»»
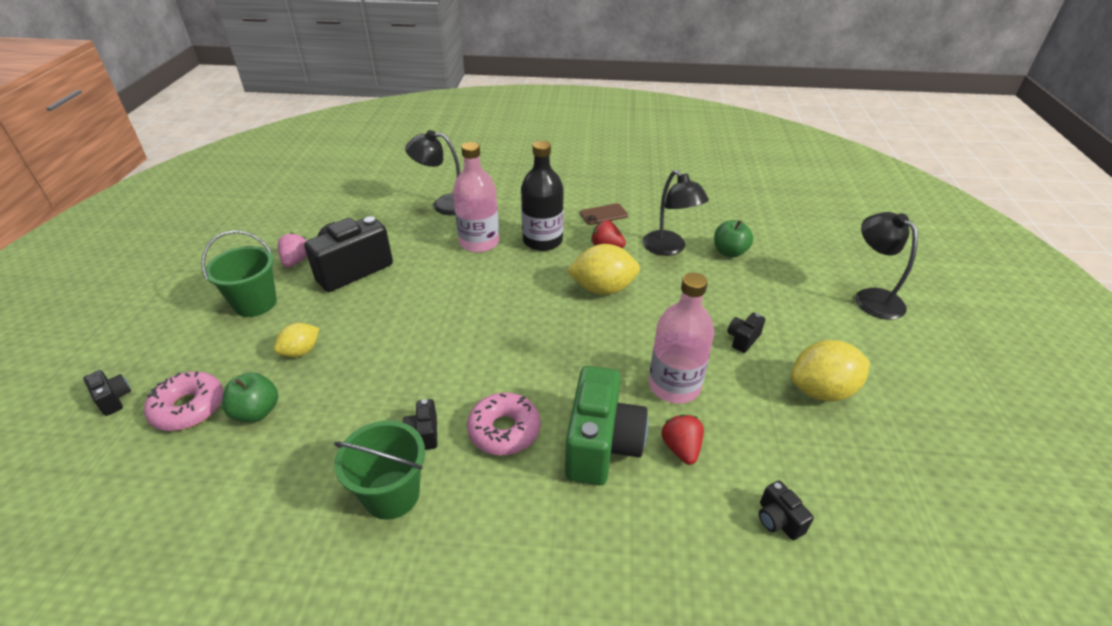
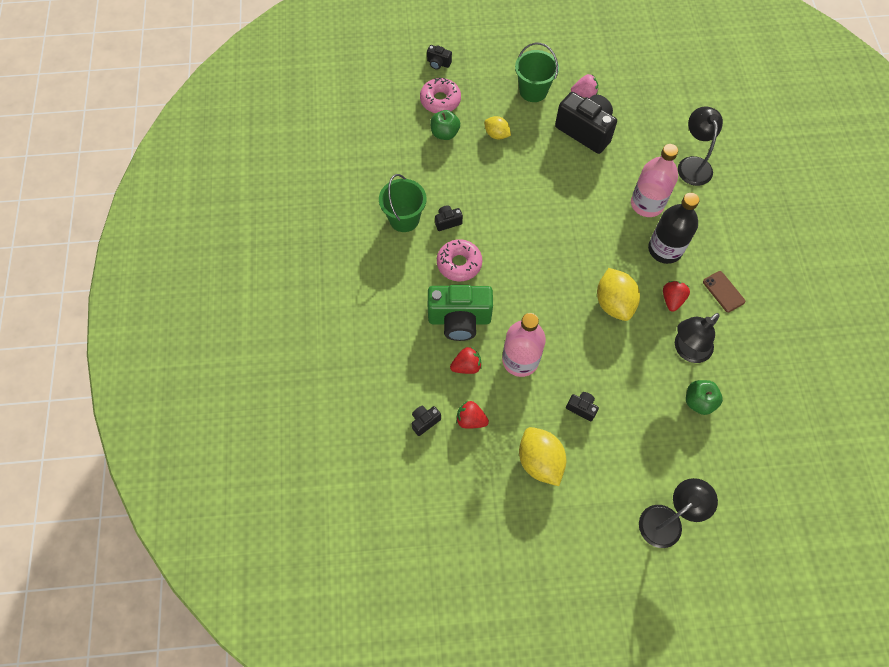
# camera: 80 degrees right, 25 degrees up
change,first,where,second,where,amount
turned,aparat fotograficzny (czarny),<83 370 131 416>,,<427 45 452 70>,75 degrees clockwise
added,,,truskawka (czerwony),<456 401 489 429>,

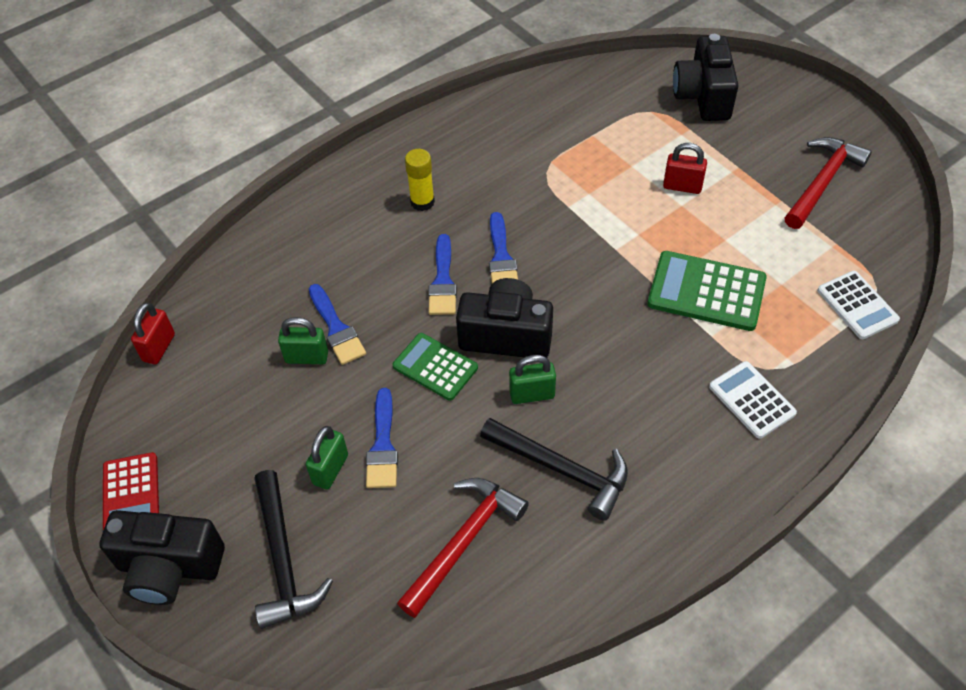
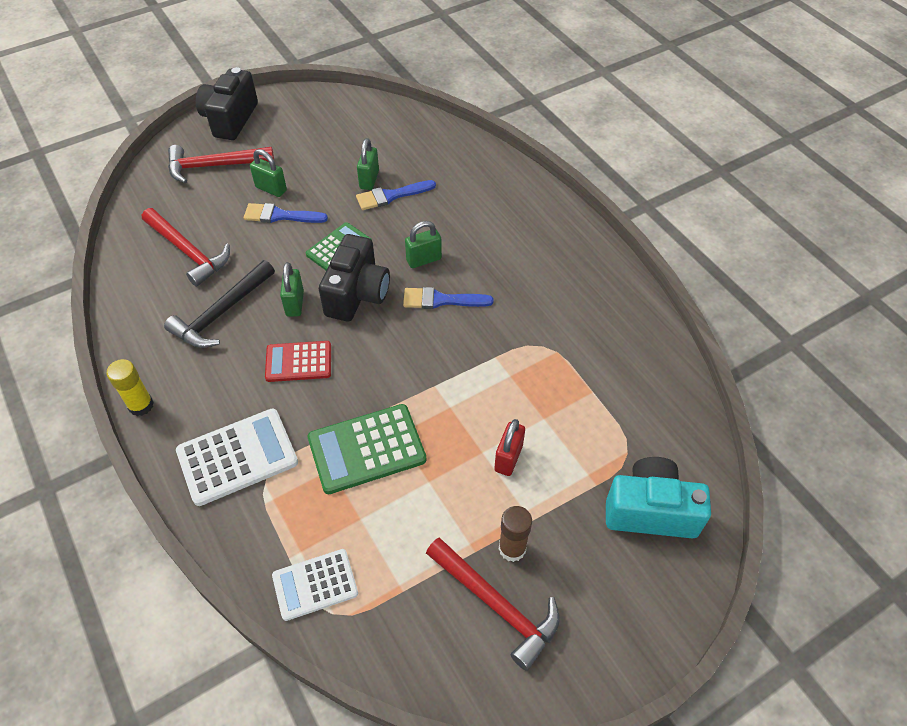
# camera: 95 degrees right, 0 degrees up
change,first,where,second,where,amount
moved,klej w sztyfcie (żółty),<405 149 435 211>,,<106 359 154 416>,
recoloured,młotek (czarny),<254 470 333 629>,młotek (czerwony),<168 145 274 183>,
resized,kalkulator (biały),<709 361 797 439>,,<176 409 298 506>,x1.52
moved,kalkulator (czerwony),<103 452 159 530>,,<265 341 331 382>,
turned,kalkulator (zielony),<647 251 767 331>,,<307 404 426 494>,135 degrees counterclockwise
replaced,pędzel (niebieski),<428 234 457 315>,kłódka (zielony),<405 221 442 268>,
added,,,klej w sztyfcie (brązowy),<499 506 532 562>,
recoloured,aparat fotograficzny (czarny),<673 34 738 121>,aparat fotograficzny (turkusowy),<606 457 711 538>,
removed,kłódka (czerwony),<131 303 175 364>,,,

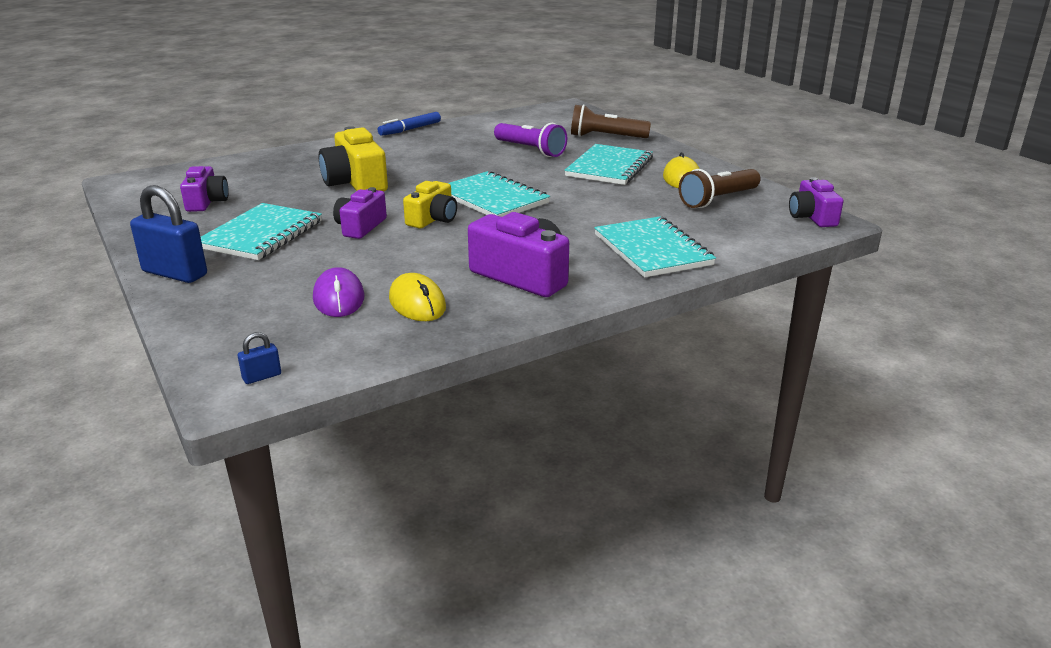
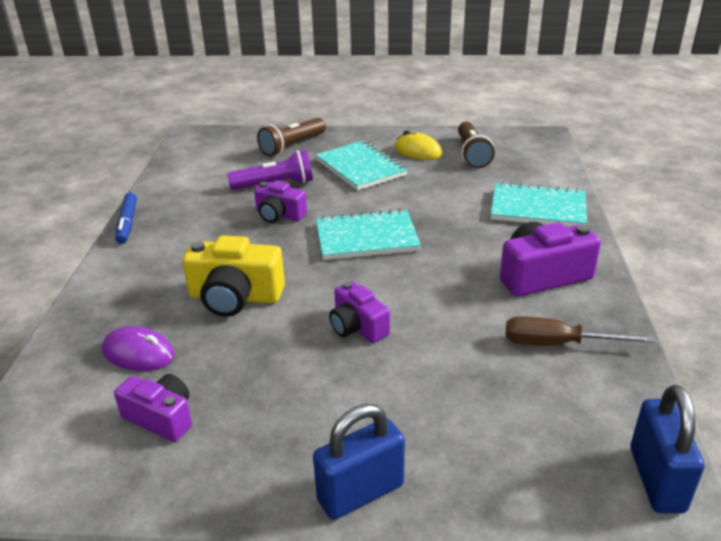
# camera: 55 degrees left, 5 degrees up
change,first,where,second,where,amount
moved,myszka (fioletowy),<313 267 364 317>,,<102 326 174 371>,
moved,aparat fotograficzny (fioletowy),<789 177 844 227>,,<254 181 307 223>,
replaced,myszka (żółty),<389 273 446 321>,śrubokręt (brązowy),<506 316 655 346>,
resized,kłódka (niebieski),<238 332 281 384>,,<630 385 705 513>,x2.24
removed,zeszyt (turkusowy),<201 203 322 260>,,,
removed,aparat fotograficzny (żółty),<403 181 457 229>,,,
««
-- DESCRIPTION OF THE TASK --
In your copy of the records, include no pictures; repeat everything else exactly.

-- RESPONSE TO THE TASK --
# camera: 80 degrees right, 25 degrees up
change,first,where,second,where,amount
turned,aparat fotograficzny (czarny),<83 370 131 416>,,<427 45 452 70>,75 degrees clockwise
added,,,truskawka (czerwony),<456 401 489 429>,

# camera: 95 degrees right, 0 degrees up
change,first,where,second,where,amount
moved,klej w sztyfcie (żółty),<405 149 435 211>,,<106 359 154 416>,
recoloured,młotek (czarny),<254 470 333 629>,młotek (czerwony),<168 145 274 183>,
resized,kalkulator (biały),<709 361 797 439>,,<176 409 298 506>,x1.52
moved,kalkulator (czerwony),<103 452 159 530>,,<265 341 331 382>,
turned,kalkulator (zielony),<647 251 767 331>,,<307 404 426 494>,135 degrees counterclockwise
replaced,pędzel (niebieski),<428 234 457 315>,kłódka (zielony),<405 221 442 268>,
added,,,klej w sztyfcie (brązowy),<499 506 532 562>,
recoloured,aparat fotograficzny (czarny),<673 34 738 121>,aparat fotograficzny (turkusowy),<606 457 711 538>,
removed,kłódka (czerwony),<131 303 175 364>,,,

# camera: 55 degrees left, 5 degrees up
change,first,where,second,where,amount
moved,myszka (fioletowy),<313 267 364 317>,,<102 326 174 371>,
moved,aparat fotograficzny (fioletowy),<789 177 844 227>,,<254 181 307 223>,
replaced,myszka (żółty),<389 273 446 321>,śrubokręt (brązowy),<506 316 655 346>,
resized,kłódka (niebieski),<238 332 281 384>,,<630 385 705 513>,x2.24
removed,zeszyt (turkusowy),<201 203 322 260>,,,
removed,aparat fotograficzny (żółty),<403 181 457 229>,,,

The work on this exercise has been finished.